Would you print the records below from the first line through the line containing "red plate C6 level", skipping the pictures?

Start of DATA UNDER STUDY

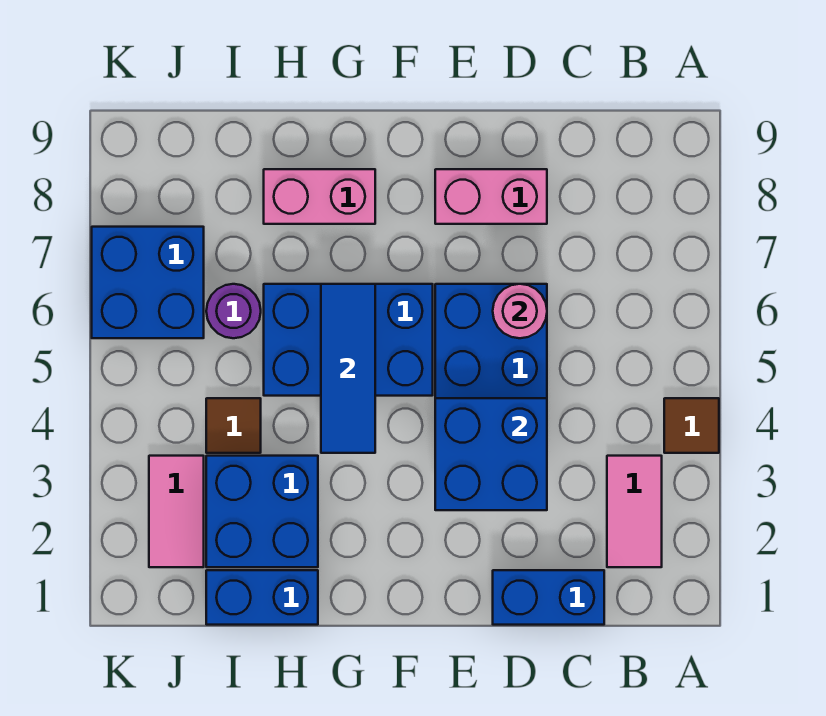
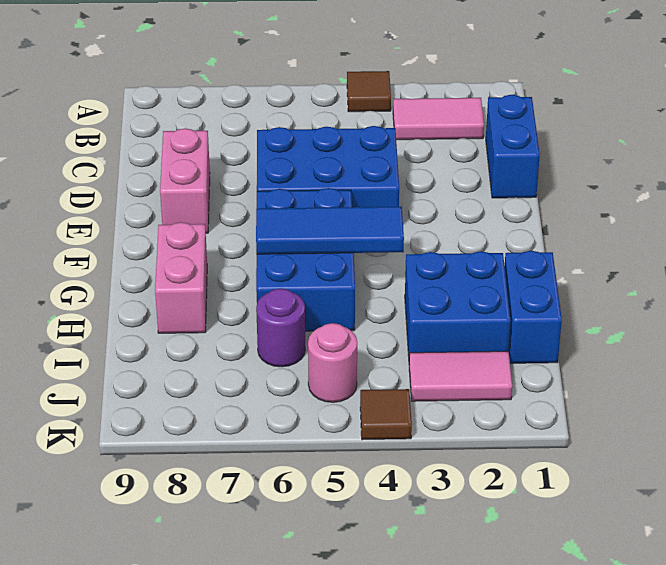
blue brick D3:E4 level 2 -> none
pink round brick D6 level 2 -> pink round brick J5 level 1
brown tile I4 level 1 -> brown tile K4 level 1
blue brick J6:K7 level 1 -> none

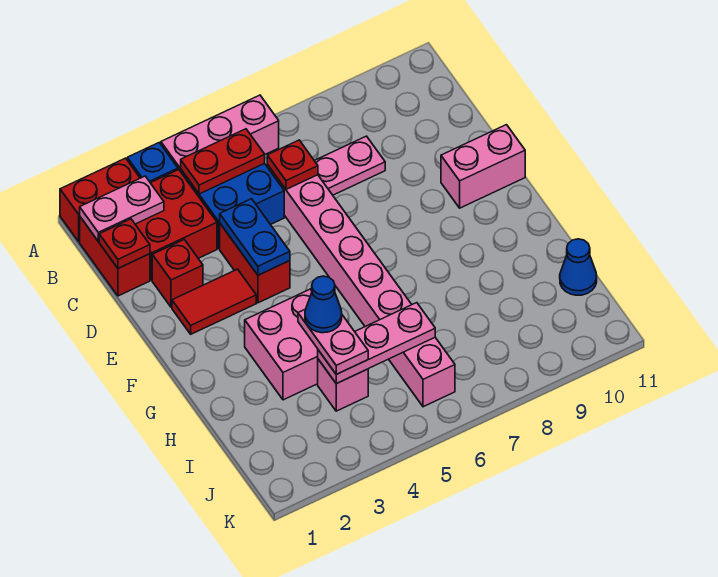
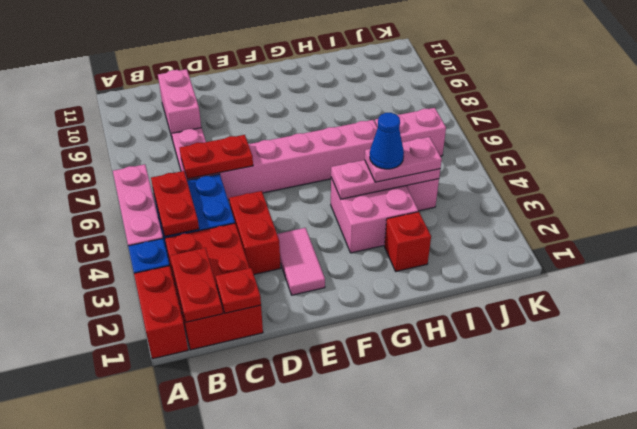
pink plate B1:B2 level 2 -> red plate B1:B2 level 2
red plate C6 level 2 -> red plate C6:D6 level 2
red brick D2 level 1 -> red brick H2 level 1
red brick D4:E4 level 1 -> red brick D3:D4 level 1
blue plate D4:E4 level 2 -> none
red tile E2:E3 level 1 -> pink tile E2:E3 level 1
pink brick E10:E11 level 1 -> pink brick C9:C10 level 1
pink plate I4:I6 level 2 -> pink plate G4:I4 level 2
blue cone I11 level 1 -> none

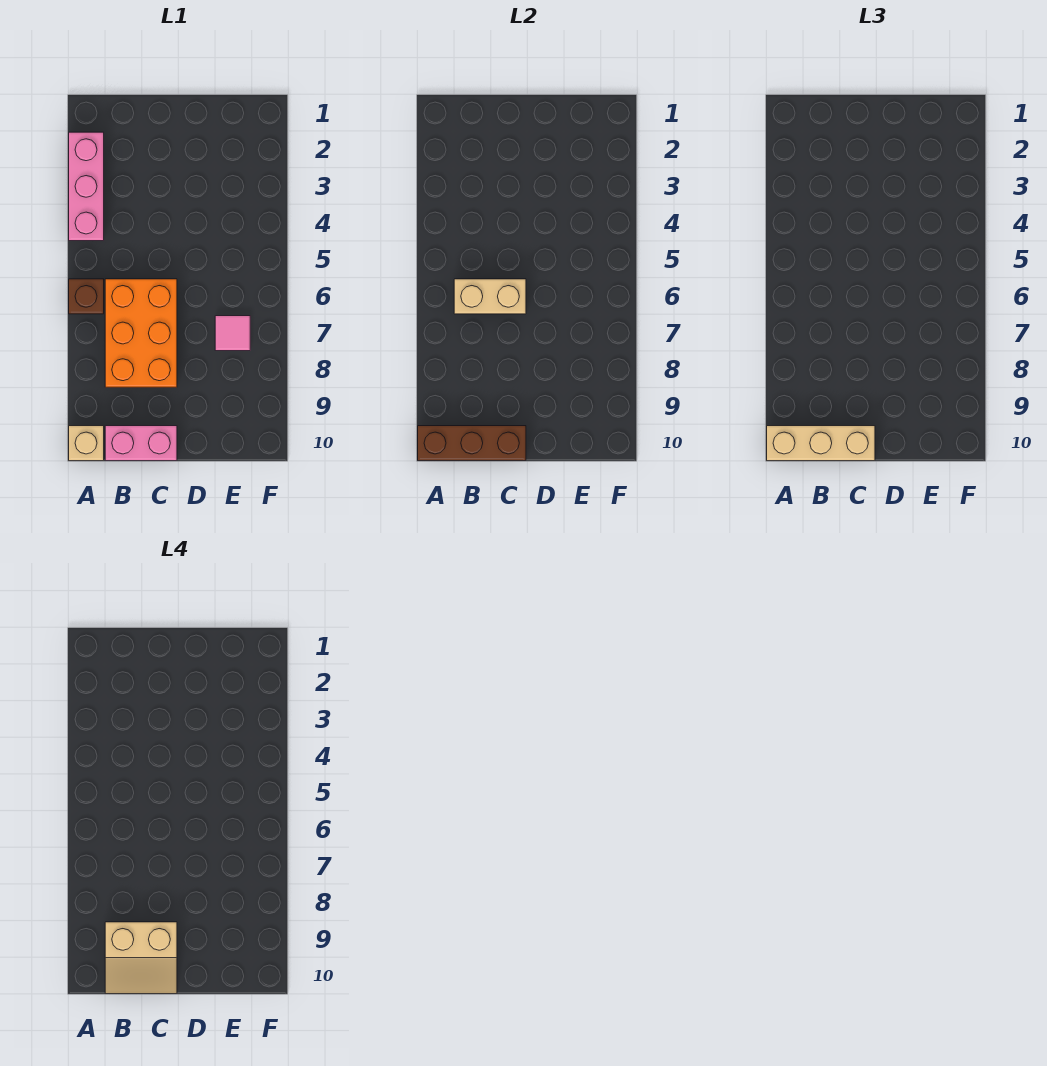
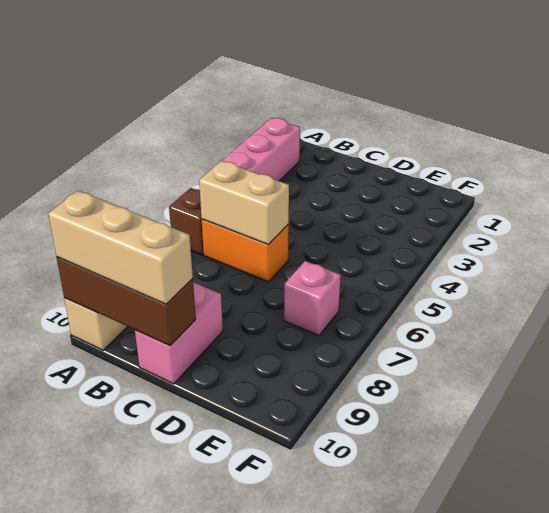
orange brick B6:C8 level 1 -> orange brick B6:C6 level 1
tan slope B9:C10 level 4 top 9 -> none
pink brick B10:C10 level 1 -> pink brick C9:C10 level 1
pink tile E7 level 1 -> pink brick E7 level 1

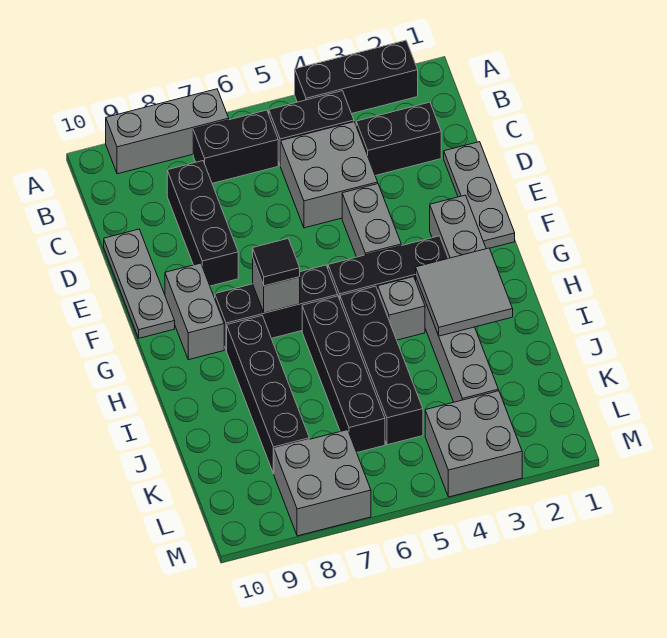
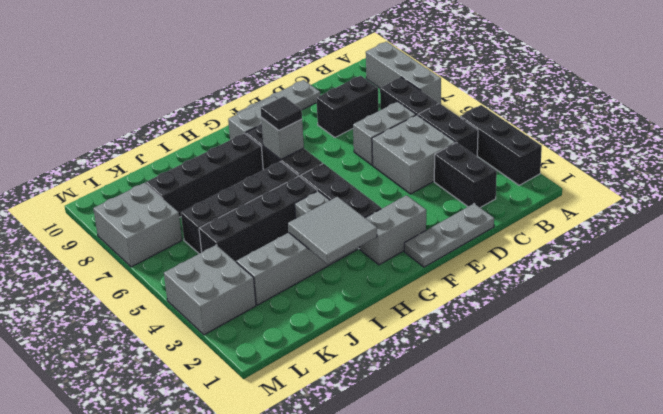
black brick C8:E8 level 1 -> black brick C8:D8 level 1
grey brick E4:F4 level 1 -> grey brick C6:D6 level 1

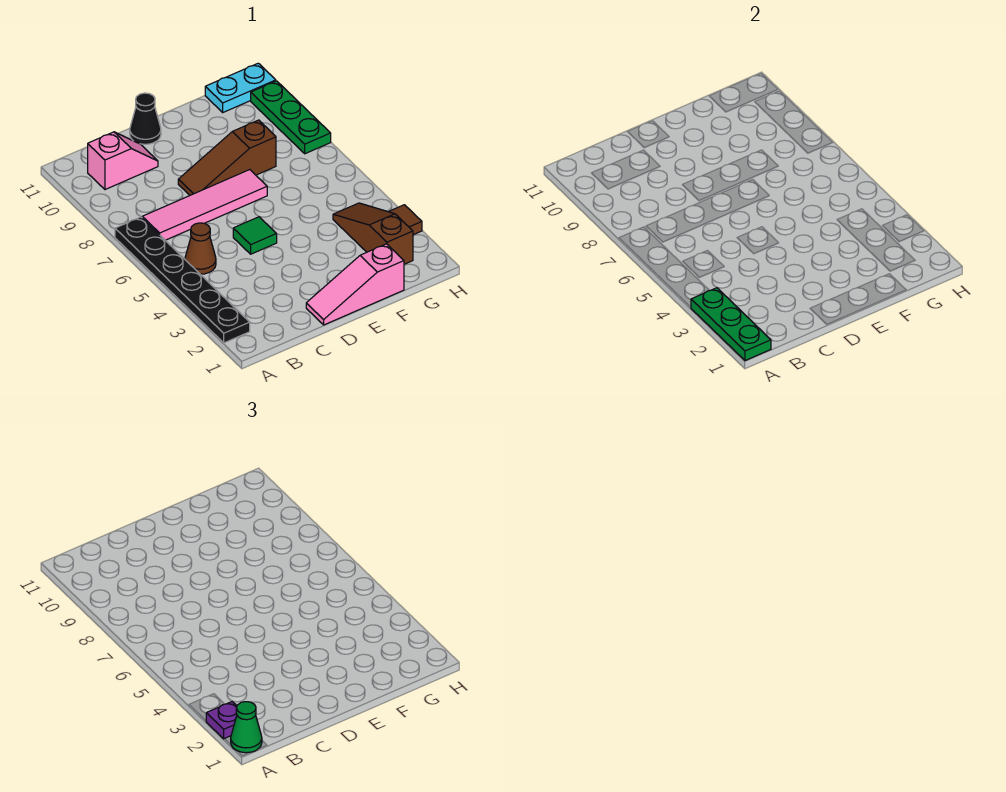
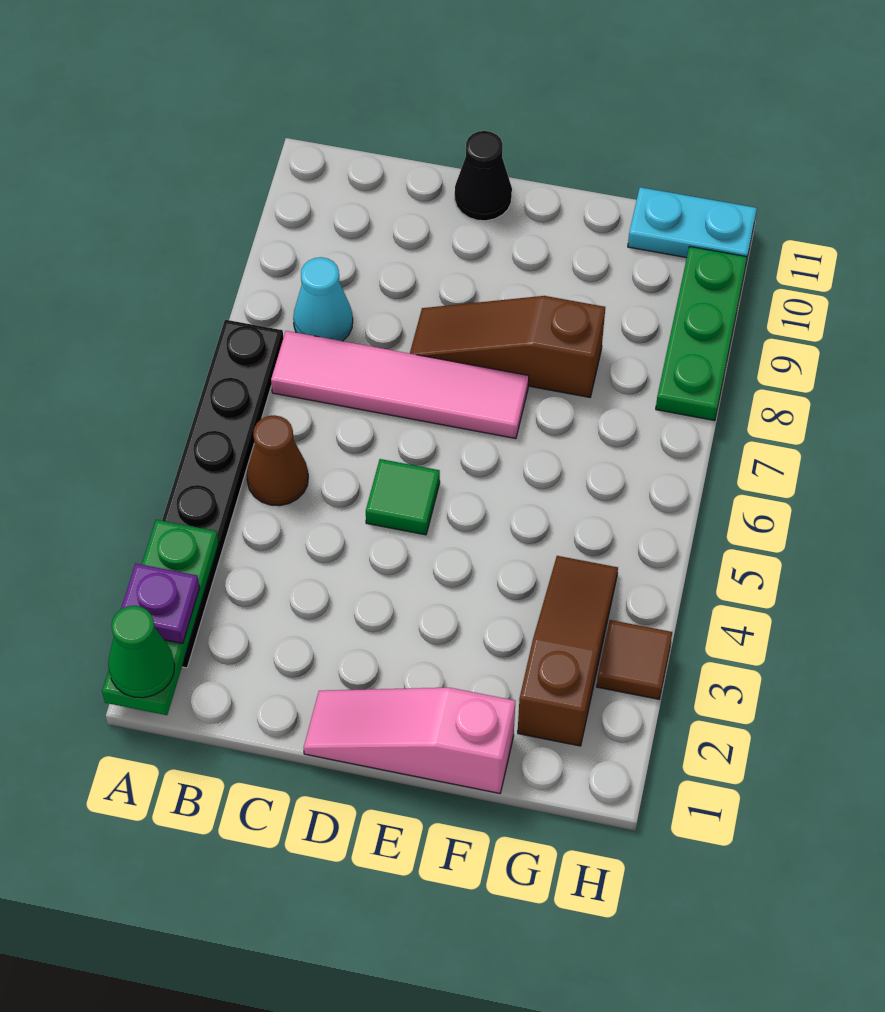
none -> cyan cone B8 level 1
pink slope B10:C10 level 1 top B -> none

End of DATA UNDER STUDY

▶ **TASK RESPONSE**:
blue brick D3:E4 level 2 -> none
pink round brick D6 level 2 -> pink round brick J5 level 1
brown tile I4 level 1 -> brown tile K4 level 1
blue brick J6:K7 level 1 -> none

pink plate B1:B2 level 2 -> red plate B1:B2 level 2
red plate C6 level 2 -> red plate C6:D6 level 2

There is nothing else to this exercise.